Rewrite the entries from the line containing "This screenshot has height=540, width=960. What" through the line containing "coordinates (186, 402).", replacing "doughnut" with "bagel" and changing nothing else.

*** Record excerpts ***

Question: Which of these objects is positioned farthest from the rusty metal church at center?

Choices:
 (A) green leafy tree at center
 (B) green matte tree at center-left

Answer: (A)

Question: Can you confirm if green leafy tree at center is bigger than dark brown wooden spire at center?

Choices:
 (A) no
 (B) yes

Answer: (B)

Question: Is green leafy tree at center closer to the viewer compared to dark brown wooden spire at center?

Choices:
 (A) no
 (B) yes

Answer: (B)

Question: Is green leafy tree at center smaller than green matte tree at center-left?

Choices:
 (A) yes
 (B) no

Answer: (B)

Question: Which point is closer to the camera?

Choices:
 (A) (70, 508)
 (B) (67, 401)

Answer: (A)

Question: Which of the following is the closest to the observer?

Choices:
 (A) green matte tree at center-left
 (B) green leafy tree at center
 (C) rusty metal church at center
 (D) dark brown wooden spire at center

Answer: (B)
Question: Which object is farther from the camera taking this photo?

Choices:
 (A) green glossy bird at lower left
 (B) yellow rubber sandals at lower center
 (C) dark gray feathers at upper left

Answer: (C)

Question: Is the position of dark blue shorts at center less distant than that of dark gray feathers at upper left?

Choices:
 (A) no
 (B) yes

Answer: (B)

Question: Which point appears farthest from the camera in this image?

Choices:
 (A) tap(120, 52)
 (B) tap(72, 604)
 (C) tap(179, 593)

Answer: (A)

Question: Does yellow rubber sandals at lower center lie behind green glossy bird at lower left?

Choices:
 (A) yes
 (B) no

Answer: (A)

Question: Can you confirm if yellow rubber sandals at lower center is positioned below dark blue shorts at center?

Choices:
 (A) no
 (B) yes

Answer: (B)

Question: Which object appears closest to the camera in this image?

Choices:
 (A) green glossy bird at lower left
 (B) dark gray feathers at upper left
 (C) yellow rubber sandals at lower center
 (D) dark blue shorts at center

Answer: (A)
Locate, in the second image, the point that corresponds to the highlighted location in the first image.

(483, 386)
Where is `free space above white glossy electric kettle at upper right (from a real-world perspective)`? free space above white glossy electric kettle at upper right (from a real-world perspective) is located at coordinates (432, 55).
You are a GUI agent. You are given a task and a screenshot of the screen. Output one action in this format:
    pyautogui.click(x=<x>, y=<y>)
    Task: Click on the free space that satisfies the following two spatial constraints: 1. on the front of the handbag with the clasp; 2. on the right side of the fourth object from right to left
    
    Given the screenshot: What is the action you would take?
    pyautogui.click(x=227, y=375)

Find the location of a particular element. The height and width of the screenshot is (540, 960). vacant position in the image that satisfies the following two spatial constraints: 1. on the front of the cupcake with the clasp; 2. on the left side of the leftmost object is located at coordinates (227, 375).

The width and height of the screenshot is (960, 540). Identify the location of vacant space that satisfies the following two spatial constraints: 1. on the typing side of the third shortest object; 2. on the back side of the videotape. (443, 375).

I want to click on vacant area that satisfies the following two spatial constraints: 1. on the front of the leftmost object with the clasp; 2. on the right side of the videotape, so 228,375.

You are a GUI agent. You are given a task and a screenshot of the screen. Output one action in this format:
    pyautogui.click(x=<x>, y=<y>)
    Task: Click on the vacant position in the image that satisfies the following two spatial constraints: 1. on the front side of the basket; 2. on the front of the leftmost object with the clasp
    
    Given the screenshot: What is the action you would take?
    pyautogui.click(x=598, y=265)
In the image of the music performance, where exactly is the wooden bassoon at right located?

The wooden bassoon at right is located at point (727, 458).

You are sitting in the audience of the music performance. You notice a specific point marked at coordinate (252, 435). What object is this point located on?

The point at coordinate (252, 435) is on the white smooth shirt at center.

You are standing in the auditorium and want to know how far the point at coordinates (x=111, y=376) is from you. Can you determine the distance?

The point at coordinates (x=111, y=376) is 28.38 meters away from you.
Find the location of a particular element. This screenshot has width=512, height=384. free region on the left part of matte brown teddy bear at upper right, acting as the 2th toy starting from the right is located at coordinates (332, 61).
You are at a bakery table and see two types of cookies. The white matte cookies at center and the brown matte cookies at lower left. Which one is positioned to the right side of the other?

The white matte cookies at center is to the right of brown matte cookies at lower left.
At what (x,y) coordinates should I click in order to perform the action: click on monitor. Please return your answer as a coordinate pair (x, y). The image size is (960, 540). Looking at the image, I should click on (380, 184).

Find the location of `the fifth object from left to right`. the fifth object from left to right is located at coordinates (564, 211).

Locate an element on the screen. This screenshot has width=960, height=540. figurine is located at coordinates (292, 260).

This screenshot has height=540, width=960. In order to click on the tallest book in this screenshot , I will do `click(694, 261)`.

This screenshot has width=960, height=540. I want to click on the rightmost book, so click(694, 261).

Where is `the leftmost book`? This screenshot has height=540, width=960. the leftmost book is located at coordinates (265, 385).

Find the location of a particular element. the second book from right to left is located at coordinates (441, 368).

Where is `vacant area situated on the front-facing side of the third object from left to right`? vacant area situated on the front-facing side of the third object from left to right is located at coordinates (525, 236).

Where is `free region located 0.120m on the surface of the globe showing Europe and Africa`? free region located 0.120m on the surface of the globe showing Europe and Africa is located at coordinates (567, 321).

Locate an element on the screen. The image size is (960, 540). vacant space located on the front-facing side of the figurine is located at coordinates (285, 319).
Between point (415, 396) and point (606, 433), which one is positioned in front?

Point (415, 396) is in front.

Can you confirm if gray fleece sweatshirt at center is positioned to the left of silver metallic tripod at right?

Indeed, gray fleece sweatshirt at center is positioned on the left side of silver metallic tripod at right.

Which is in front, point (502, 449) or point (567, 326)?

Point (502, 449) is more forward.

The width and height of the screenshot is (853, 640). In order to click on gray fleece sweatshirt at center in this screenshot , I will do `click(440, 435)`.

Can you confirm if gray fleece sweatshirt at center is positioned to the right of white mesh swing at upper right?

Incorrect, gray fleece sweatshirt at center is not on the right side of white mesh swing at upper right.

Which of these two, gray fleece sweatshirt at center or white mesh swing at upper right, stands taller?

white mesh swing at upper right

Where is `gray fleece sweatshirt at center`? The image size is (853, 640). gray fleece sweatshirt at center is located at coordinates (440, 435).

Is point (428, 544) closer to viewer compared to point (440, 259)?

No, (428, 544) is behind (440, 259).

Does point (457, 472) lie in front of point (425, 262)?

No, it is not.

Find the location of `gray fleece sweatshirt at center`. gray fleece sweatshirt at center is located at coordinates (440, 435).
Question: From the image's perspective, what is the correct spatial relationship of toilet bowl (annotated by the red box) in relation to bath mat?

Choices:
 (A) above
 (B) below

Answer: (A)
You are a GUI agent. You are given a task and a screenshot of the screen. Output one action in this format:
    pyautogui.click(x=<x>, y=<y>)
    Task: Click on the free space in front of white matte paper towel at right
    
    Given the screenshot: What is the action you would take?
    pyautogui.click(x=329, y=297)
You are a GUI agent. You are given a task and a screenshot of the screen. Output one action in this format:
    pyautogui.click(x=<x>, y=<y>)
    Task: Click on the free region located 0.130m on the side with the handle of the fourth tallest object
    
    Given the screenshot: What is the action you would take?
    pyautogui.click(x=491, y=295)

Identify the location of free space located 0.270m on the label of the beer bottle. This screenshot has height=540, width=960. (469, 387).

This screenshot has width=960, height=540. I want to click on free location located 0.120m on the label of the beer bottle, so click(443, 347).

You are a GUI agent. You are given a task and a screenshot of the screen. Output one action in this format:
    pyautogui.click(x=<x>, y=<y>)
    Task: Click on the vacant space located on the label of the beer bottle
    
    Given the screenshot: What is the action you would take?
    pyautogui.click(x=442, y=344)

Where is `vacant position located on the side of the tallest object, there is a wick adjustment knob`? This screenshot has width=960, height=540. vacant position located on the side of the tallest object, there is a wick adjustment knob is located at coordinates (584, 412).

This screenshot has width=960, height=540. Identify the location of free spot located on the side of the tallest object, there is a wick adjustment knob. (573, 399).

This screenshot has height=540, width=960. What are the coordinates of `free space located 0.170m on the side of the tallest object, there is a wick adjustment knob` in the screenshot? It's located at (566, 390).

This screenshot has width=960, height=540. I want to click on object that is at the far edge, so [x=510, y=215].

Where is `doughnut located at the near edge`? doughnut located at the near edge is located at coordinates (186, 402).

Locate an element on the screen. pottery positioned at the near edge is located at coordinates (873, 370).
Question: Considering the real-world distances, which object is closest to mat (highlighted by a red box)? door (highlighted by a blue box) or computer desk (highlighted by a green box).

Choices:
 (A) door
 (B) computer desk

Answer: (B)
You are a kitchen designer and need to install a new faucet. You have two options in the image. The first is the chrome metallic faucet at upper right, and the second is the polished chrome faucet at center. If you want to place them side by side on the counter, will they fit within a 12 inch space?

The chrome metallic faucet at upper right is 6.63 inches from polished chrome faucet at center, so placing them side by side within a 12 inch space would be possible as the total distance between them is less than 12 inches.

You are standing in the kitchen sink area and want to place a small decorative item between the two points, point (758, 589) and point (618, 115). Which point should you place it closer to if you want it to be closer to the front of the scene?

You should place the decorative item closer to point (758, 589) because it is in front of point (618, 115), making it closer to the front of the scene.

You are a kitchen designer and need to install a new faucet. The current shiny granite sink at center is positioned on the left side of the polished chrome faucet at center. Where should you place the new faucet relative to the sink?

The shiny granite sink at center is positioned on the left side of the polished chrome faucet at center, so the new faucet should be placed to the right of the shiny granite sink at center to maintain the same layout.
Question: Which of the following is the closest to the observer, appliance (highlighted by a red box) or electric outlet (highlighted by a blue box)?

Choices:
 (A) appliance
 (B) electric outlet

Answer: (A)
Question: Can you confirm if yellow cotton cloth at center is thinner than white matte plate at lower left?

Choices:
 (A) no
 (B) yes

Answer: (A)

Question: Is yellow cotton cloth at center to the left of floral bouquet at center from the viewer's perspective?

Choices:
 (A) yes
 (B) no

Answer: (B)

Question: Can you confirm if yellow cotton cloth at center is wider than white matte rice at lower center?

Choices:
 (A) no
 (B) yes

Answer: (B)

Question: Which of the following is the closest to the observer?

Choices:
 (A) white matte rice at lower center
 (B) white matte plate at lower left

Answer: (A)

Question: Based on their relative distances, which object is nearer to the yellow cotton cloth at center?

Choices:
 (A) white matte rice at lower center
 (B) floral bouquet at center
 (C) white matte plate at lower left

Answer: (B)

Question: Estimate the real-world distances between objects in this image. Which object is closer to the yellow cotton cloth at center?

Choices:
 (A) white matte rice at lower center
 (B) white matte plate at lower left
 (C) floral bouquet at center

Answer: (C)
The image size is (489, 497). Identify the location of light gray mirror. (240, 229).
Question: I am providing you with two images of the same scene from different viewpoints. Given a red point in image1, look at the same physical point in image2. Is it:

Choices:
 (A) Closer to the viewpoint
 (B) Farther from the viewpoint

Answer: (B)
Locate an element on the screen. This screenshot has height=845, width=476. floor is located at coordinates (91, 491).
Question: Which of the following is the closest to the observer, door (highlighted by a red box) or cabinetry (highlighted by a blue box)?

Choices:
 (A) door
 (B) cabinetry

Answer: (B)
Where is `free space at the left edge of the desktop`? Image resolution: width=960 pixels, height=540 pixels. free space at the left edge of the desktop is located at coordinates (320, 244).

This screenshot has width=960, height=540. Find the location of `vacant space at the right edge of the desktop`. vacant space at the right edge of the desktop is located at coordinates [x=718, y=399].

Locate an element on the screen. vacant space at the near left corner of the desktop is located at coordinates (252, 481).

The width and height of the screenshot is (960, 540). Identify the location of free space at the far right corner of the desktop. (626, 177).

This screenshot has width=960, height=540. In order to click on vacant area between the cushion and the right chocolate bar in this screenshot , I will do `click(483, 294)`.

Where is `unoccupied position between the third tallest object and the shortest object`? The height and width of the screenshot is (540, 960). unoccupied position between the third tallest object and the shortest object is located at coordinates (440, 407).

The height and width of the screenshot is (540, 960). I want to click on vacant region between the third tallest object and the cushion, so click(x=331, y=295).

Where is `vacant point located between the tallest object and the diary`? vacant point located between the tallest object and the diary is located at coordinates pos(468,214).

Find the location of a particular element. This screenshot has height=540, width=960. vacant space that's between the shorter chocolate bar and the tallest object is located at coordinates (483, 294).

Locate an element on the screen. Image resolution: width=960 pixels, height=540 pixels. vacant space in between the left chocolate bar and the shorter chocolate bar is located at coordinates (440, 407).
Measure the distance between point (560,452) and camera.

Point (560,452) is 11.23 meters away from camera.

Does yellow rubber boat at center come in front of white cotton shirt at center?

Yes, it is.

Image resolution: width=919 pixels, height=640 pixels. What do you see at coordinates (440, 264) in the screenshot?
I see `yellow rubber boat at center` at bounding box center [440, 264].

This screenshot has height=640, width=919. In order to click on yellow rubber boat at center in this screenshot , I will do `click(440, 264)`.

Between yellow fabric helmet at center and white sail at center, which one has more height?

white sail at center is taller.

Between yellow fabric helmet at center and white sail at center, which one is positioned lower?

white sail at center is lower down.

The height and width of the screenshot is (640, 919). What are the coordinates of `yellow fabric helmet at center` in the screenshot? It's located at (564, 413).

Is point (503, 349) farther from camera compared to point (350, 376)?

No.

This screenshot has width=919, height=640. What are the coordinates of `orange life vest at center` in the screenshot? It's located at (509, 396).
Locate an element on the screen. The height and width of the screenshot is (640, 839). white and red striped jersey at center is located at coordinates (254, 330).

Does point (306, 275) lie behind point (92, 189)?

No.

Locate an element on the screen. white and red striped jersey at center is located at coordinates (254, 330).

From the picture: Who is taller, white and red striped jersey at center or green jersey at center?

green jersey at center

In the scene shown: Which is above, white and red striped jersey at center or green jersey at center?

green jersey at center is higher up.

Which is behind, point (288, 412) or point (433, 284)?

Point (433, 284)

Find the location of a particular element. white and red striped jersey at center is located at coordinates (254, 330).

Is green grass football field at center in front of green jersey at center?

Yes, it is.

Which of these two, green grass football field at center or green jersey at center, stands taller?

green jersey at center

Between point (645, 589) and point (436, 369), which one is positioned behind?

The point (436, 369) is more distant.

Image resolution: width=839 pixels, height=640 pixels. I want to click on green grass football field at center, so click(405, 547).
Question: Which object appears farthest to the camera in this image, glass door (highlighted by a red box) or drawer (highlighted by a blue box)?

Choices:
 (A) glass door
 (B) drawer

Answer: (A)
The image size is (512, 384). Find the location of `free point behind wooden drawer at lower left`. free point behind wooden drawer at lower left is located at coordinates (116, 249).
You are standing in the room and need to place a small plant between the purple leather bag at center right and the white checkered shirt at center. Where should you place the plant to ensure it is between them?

***

Answer to this task »
This screenshot has height=540, width=960. What are the coordinates of `free space located 0.170m on the side of the tallest object, there is a wick adjustment knob` in the screenshot? It's located at (566, 390).

This screenshot has width=960, height=540. I want to click on object that is at the far edge, so [x=510, y=215].

Where is `bagel located at the near edge`? bagel located at the near edge is located at coordinates (186, 402).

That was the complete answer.